- [TASK TO CARRY OUT] Pick out each line of the records in which the word "lime" appears.

** INFORMATION GIVEN follows **

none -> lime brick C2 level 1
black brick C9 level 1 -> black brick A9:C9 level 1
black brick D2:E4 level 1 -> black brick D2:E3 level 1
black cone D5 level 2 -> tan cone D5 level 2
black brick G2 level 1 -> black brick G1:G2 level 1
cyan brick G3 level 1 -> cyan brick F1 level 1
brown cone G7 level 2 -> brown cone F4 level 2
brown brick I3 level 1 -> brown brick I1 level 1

** End of INFORMATION GIVEN **
** INFORMATION GIVEN follows **

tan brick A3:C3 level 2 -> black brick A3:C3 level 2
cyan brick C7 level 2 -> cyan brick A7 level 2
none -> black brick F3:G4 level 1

** End of INFORMATION GIVEN **
** INFORMATION GIVEN follows **

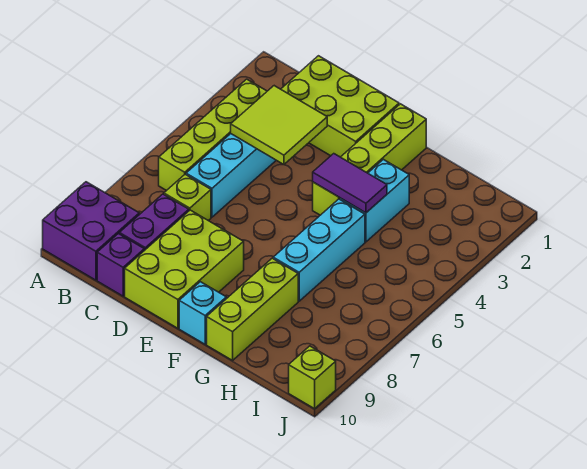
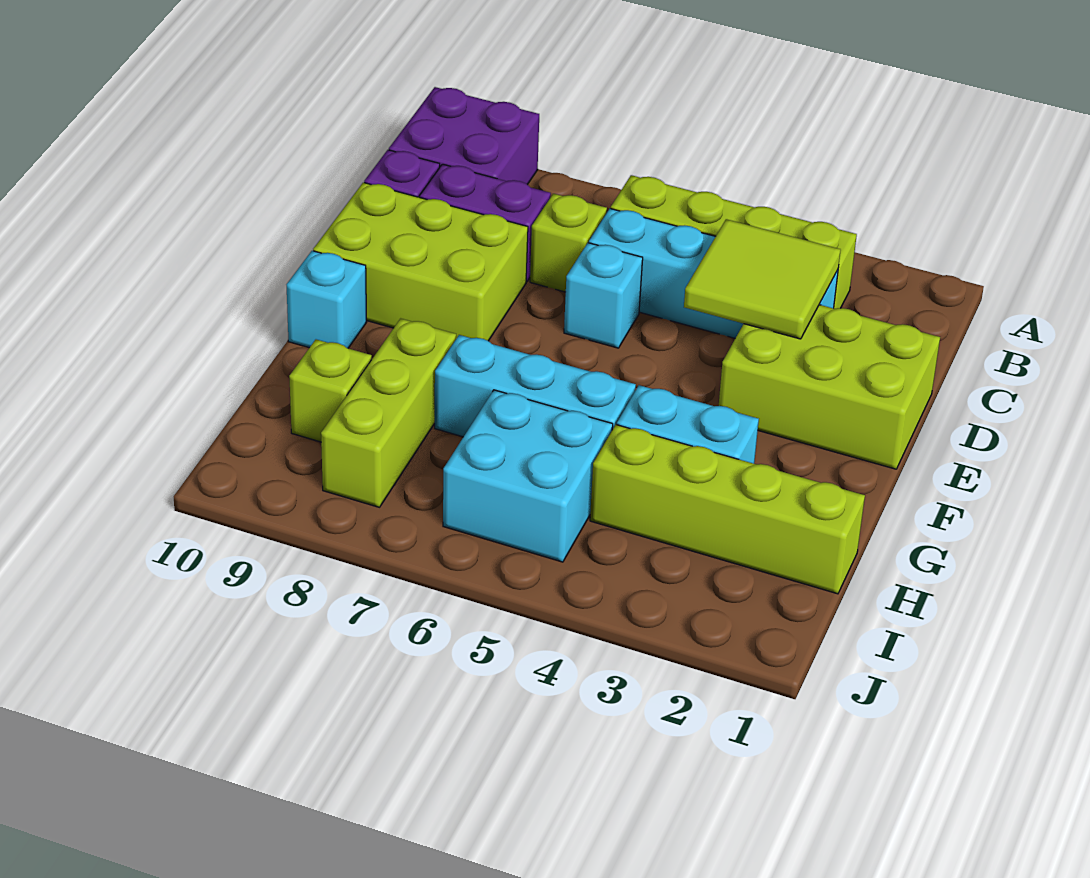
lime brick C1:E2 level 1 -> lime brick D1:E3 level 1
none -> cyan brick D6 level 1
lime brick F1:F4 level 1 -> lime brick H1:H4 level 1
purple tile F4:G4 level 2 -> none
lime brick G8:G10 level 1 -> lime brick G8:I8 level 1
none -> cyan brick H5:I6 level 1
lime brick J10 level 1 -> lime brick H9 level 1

** End of INFORMATION GIVEN **

- [TASK OUTPUT]
none -> lime brick C2 level 1
lime brick C1:E2 level 1 -> lime brick D1:E3 level 1
lime brick F1:F4 level 1 -> lime brick H1:H4 level 1
lime brick G8:G10 level 1 -> lime brick G8:I8 level 1
lime brick J10 level 1 -> lime brick H9 level 1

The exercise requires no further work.